---------- Given information

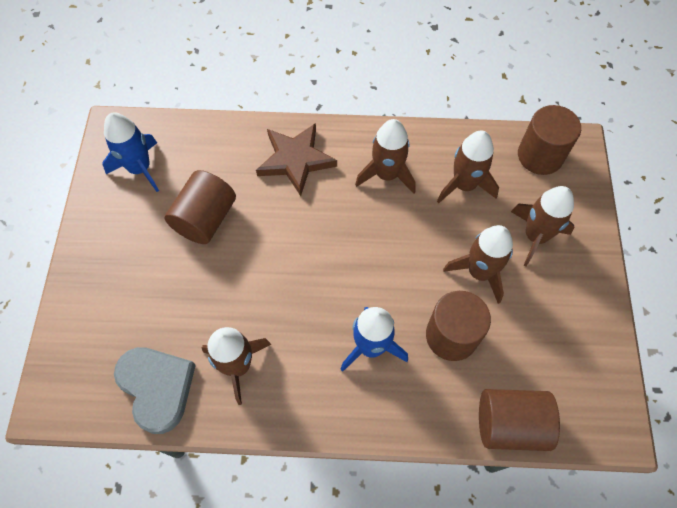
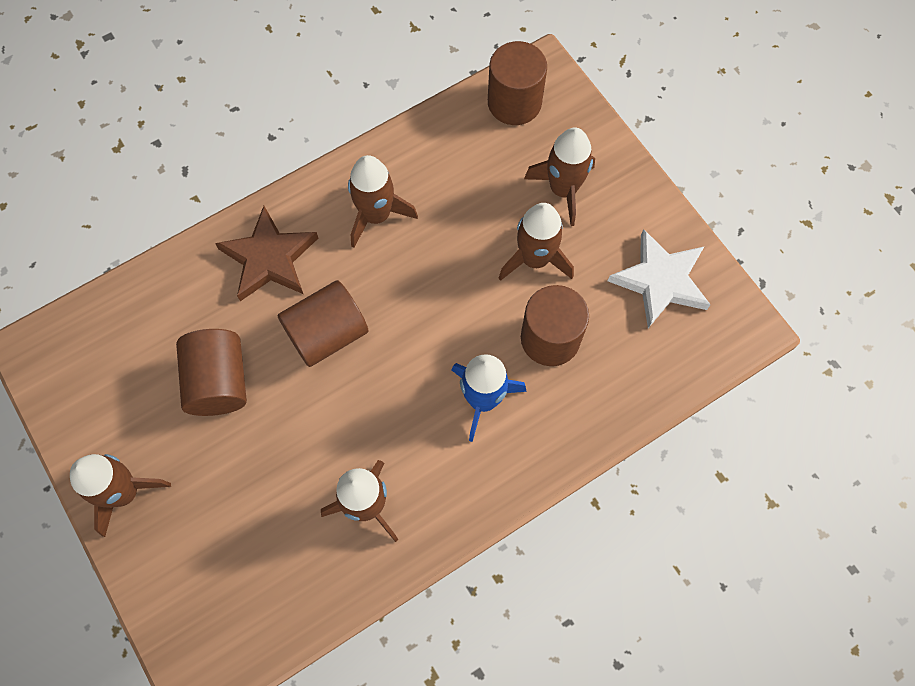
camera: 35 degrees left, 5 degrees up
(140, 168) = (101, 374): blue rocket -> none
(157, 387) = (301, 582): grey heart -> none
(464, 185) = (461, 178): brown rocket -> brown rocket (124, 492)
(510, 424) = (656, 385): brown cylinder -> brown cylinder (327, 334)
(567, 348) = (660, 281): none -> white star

--------------------
---------- Given information

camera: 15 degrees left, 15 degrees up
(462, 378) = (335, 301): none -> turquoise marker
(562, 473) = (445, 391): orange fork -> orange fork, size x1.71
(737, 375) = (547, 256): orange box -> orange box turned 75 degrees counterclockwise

--------------------
---------- Given information

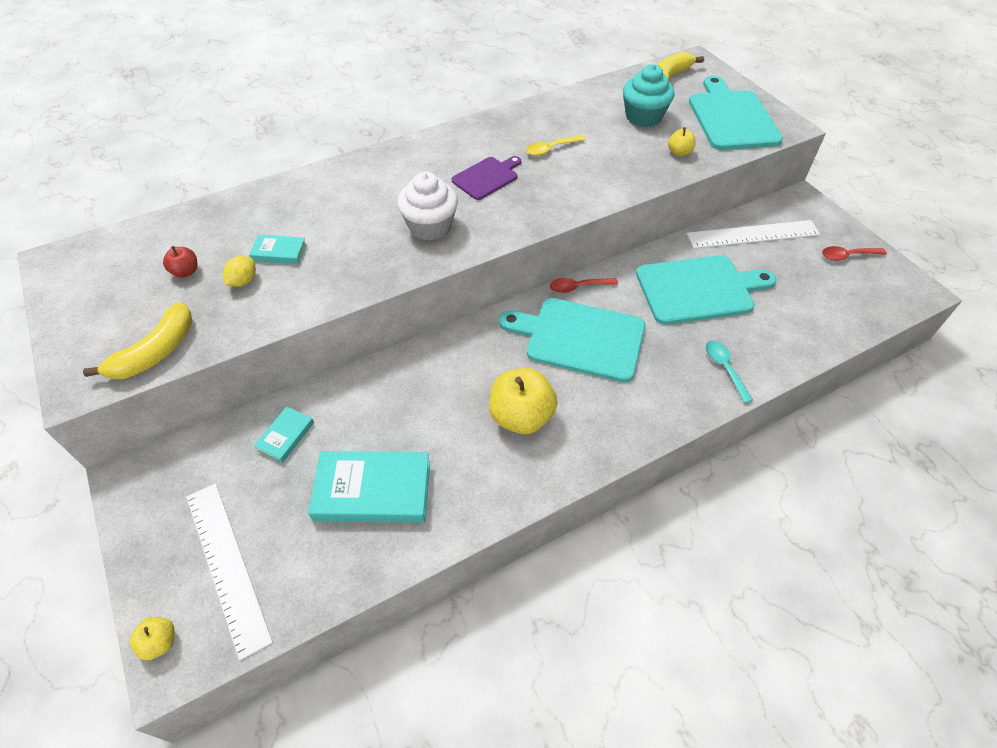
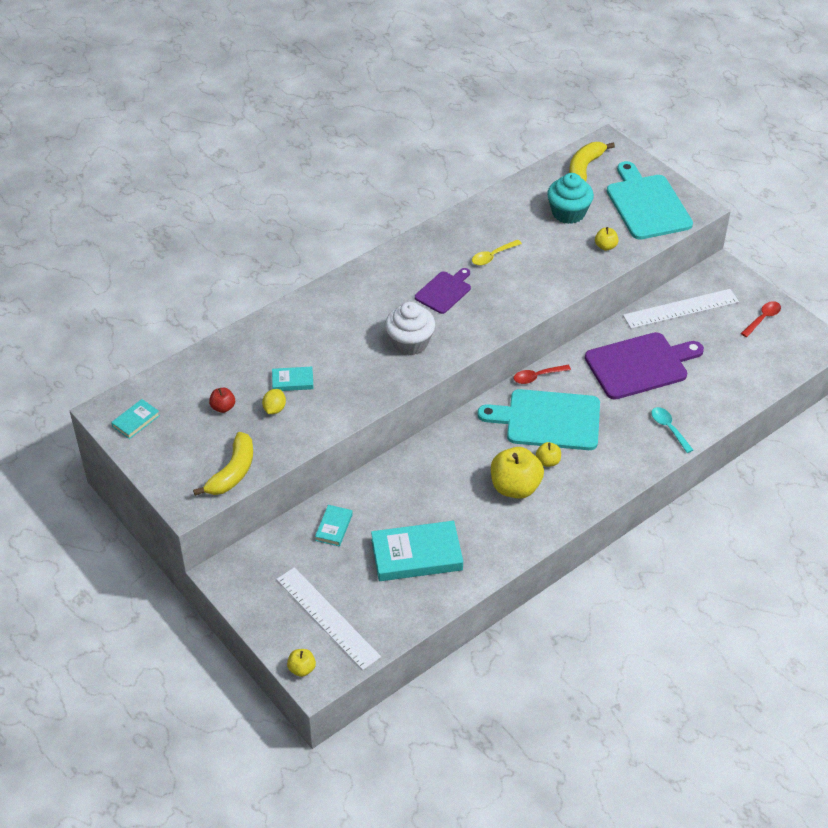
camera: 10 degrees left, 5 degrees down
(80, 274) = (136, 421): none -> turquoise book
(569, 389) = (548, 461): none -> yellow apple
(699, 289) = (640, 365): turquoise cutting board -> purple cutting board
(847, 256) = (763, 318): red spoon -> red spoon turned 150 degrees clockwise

--------------------

Try it: Reproduce every line above containing "rocket".

Answer:
(140, 168) = (101, 374): blue rocket -> none
(464, 185) = (461, 178): brown rocket -> brown rocket (124, 492)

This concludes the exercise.